### What to produce
Return exactly the lines from the "R109: 1k (IND, TICK) -> 160 (IND, TICK)" line through the last line of the entries below. Include no pictures.

### Record set
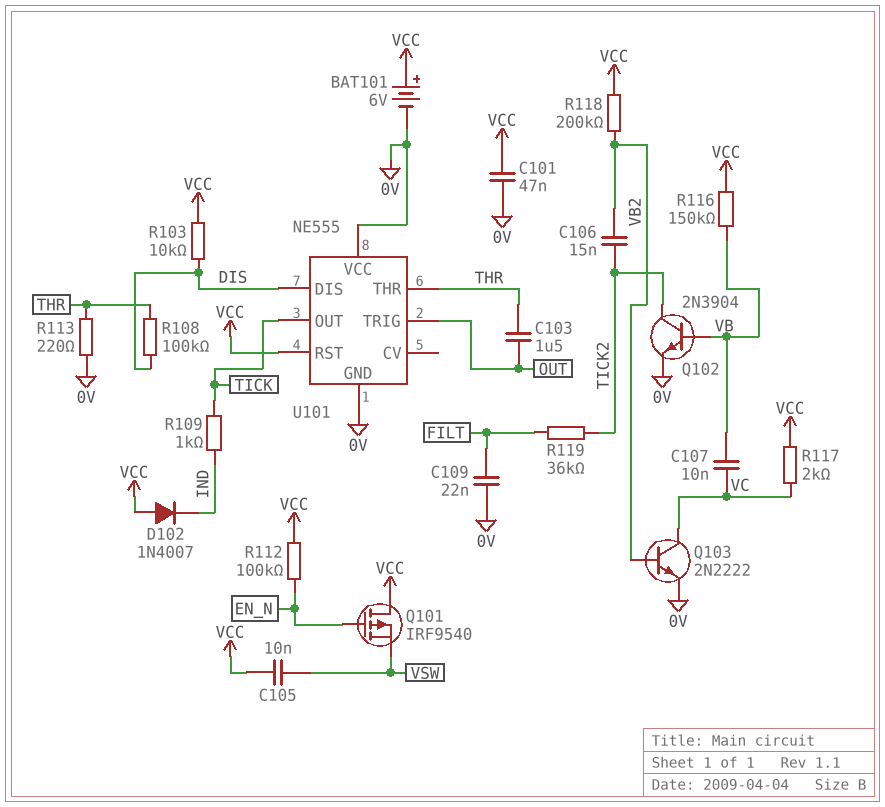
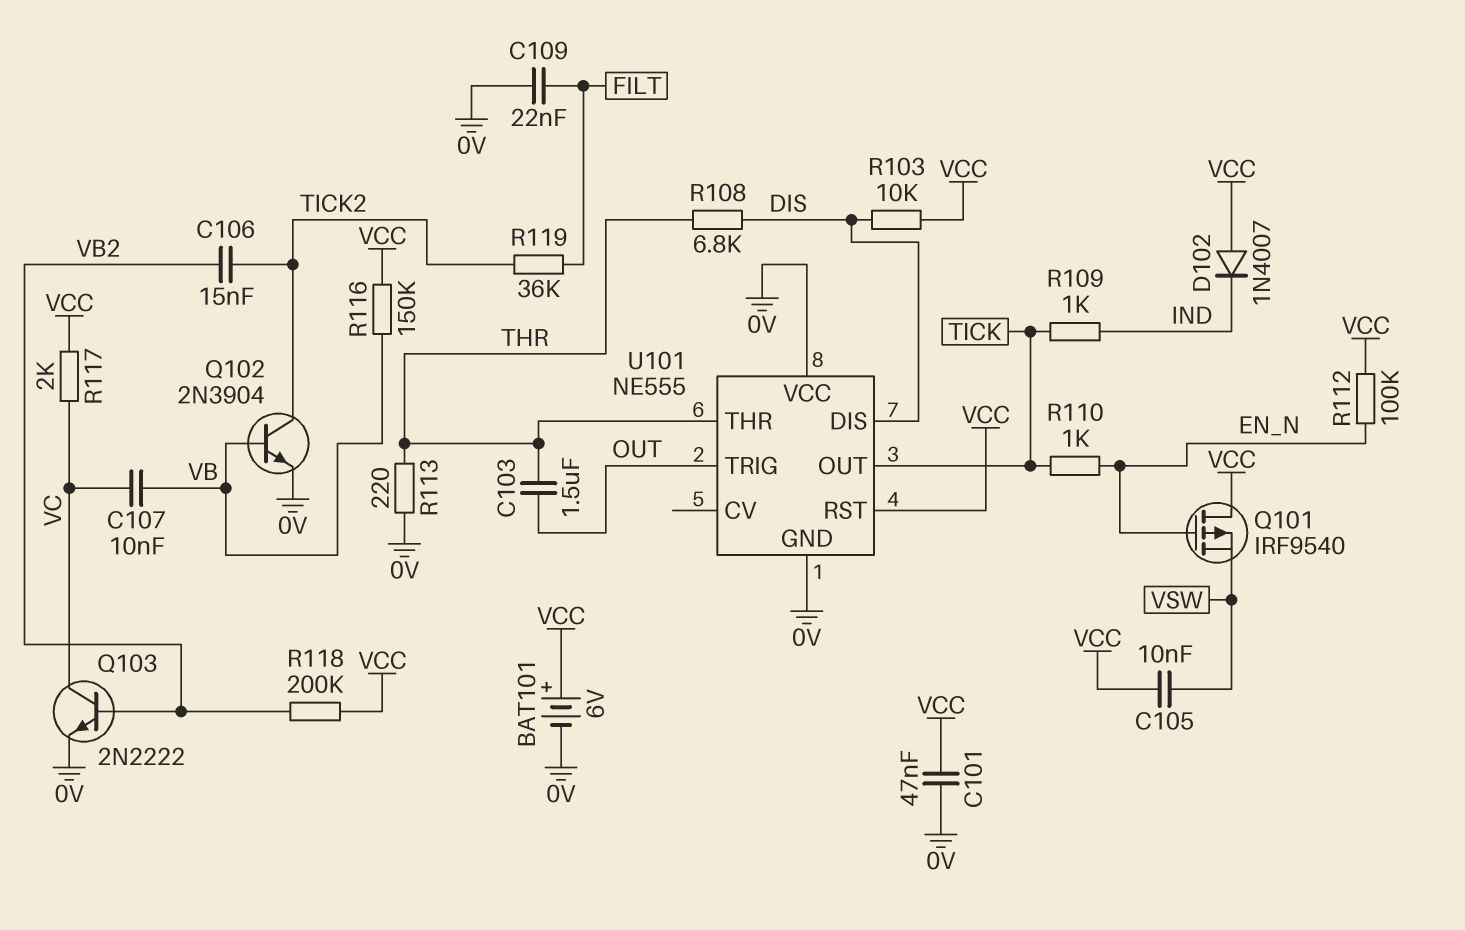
R108: 100k (DIS, THR) -> 6.8k (DIS, THR)
R110: none -> 1k (EN_N, TICK)

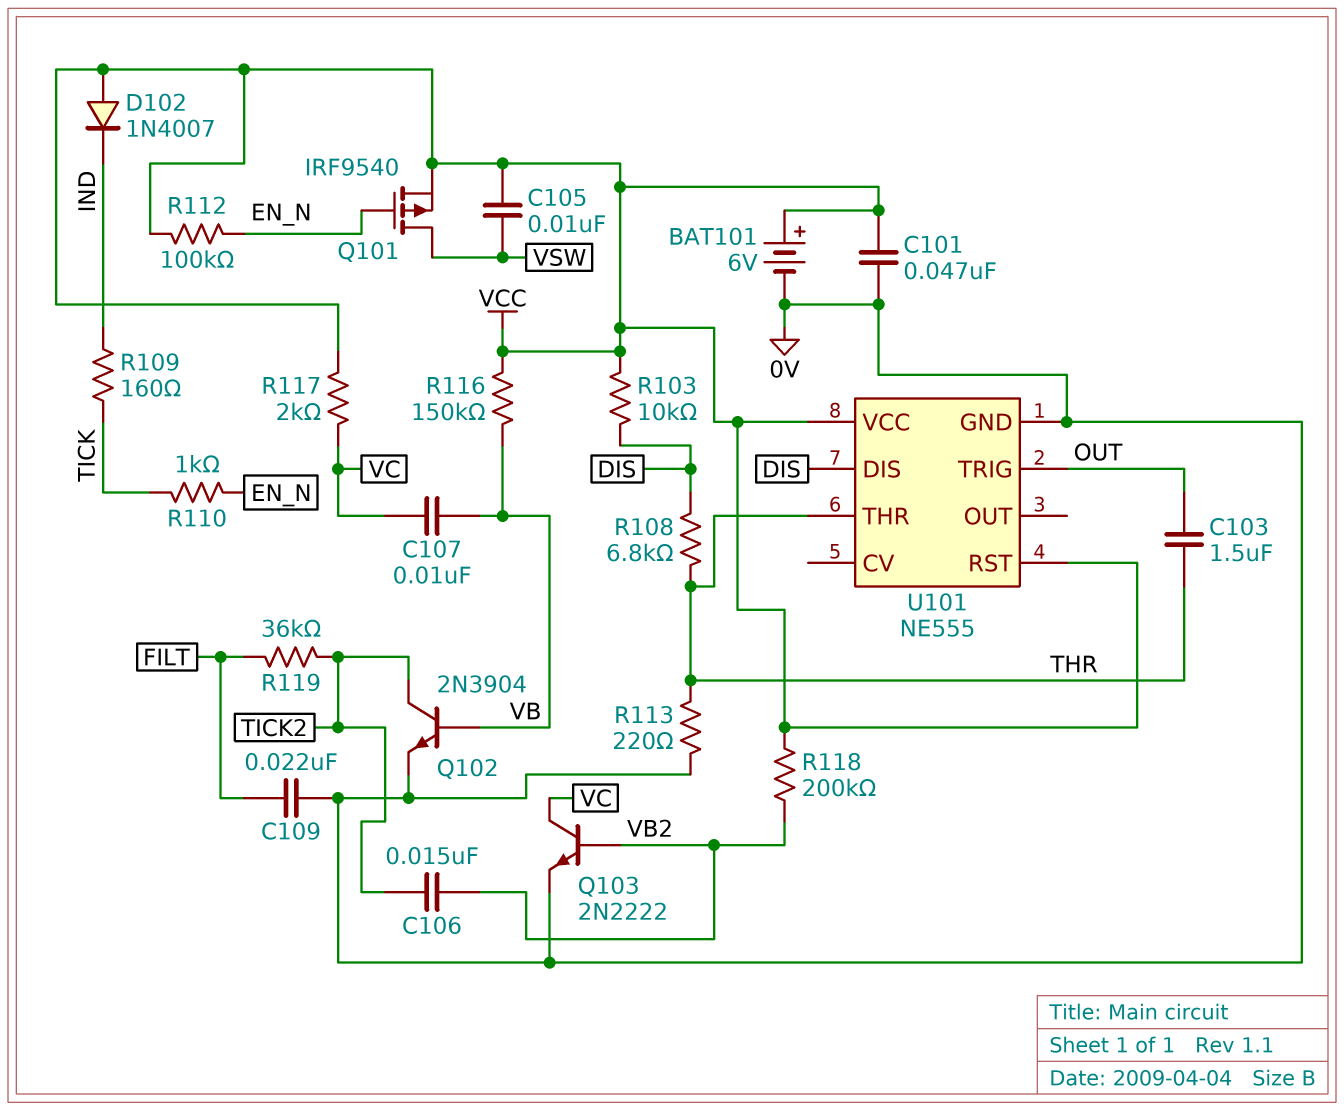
Q101: PMOS IRF9540 (G EN_N, D VCC, S VSW) -> PMOS IRF9540 (G EN_N, D VSW, S VCC)
R109: 1k (IND, TICK) -> 160 (IND, TICK)
U101 pin OUT: TICK -> none
U101 pin VCC: 0V -> VCC

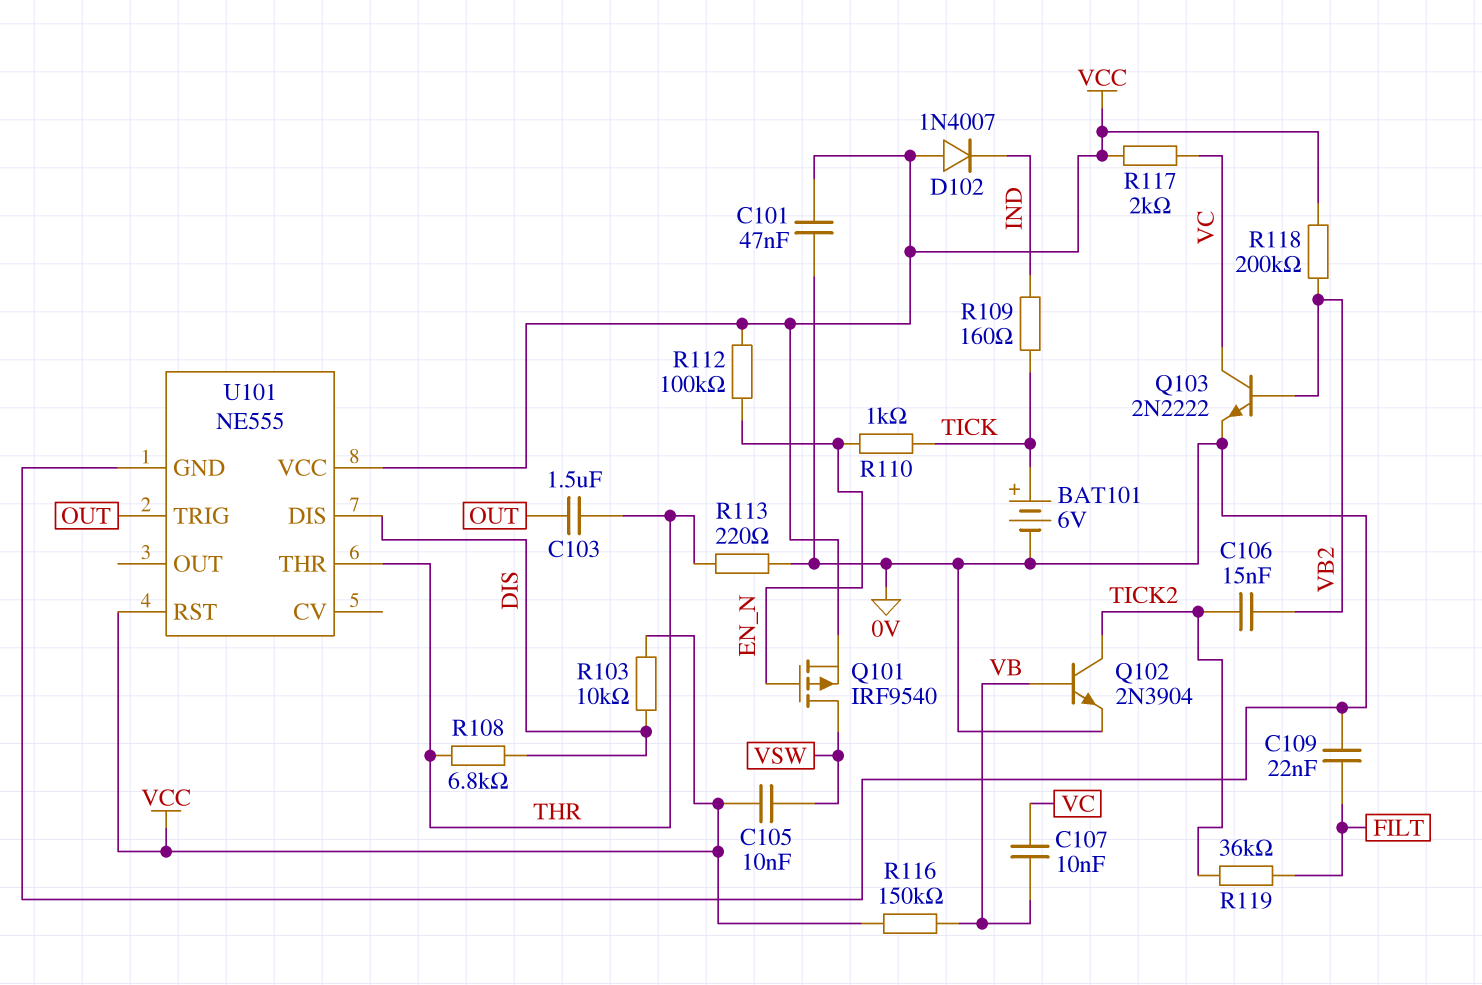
BAT101: 6V (plus VCC, minus 0V) -> 6V (plus TICK, minus 0V)

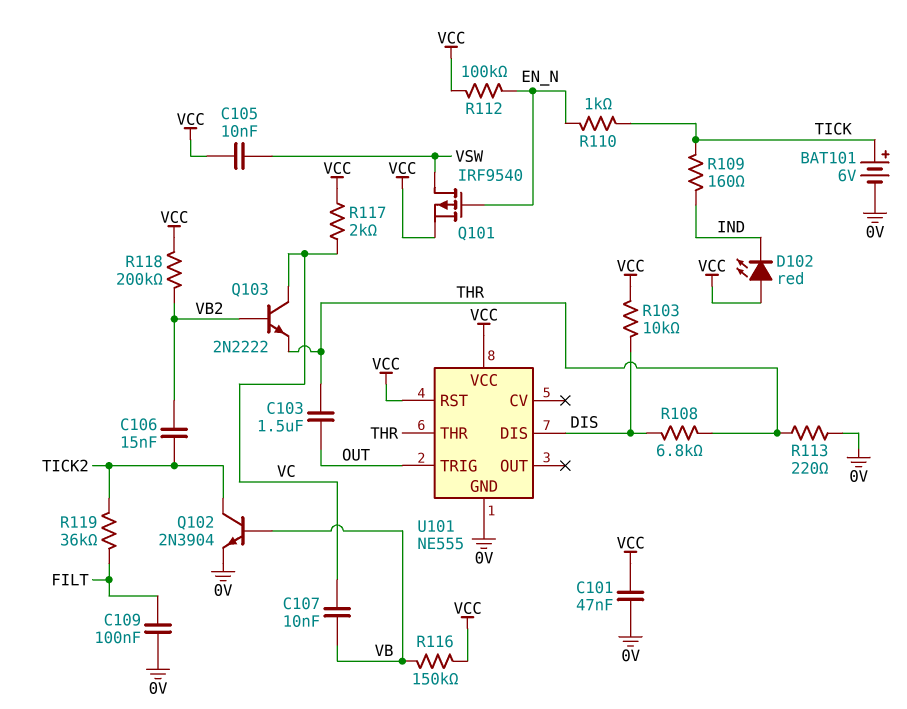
C109: 22nF (0V, FILT) -> 100nF (0V, FILT)
D102: diode 1N4007 (A VCC, K IND) -> LED red (A VCC, K IND)
Q103: NPN 2N2222 (B VB2, C VC, E 0V) -> NPN 2N2222 (B VB2, C VC, E THR)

### Output
R109: 1k (IND, TICK) -> 160 (IND, TICK)
U101 pin OUT: TICK -> none
U101 pin VCC: 0V -> VCC

BAT101: 6V (plus VCC, minus 0V) -> 6V (plus TICK, minus 0V)

C109: 22nF (0V, FILT) -> 100nF (0V, FILT)
D102: diode 1N4007 (A VCC, K IND) -> LED red (A VCC, K IND)
Q103: NPN 2N2222 (B VB2, C VC, E 0V) -> NPN 2N2222 (B VB2, C VC, E THR)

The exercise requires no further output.